[WHAT YOU SHOULD DO]:
Scan the material for "grün". Copy every line it appears in.

[DATASET SECTION]:

-=-=-=-=-

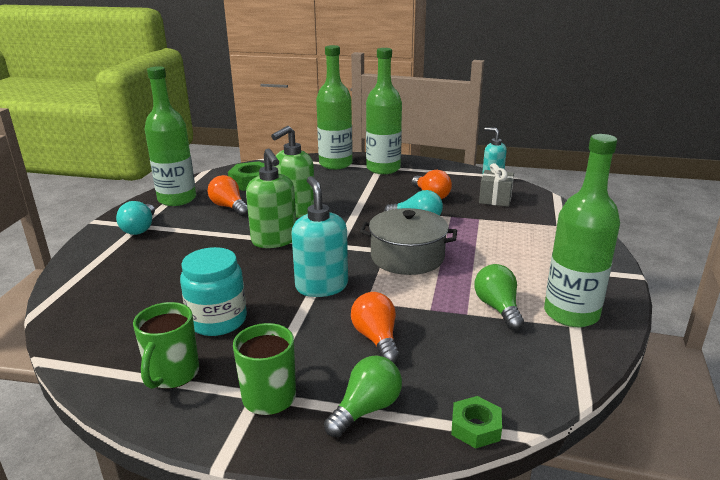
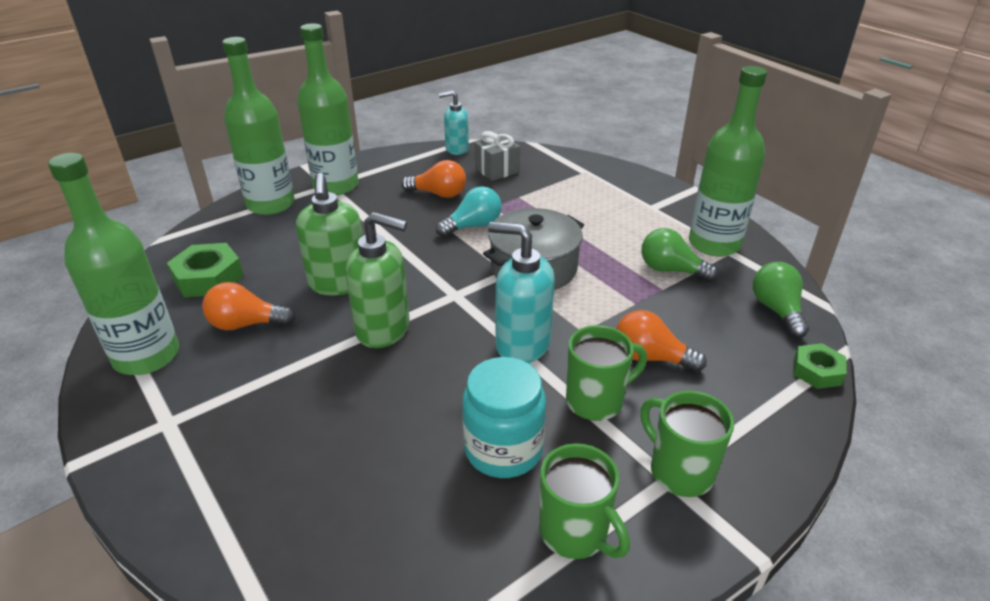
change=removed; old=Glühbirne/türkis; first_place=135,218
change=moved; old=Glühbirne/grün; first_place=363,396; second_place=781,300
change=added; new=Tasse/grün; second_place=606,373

-=-=-=-=-

[EXERCISE OUTPUT]:
change=moved; old=Glühbirne/grün; first_place=363,396; second_place=781,300
change=added; new=Tasse/grün; second_place=606,373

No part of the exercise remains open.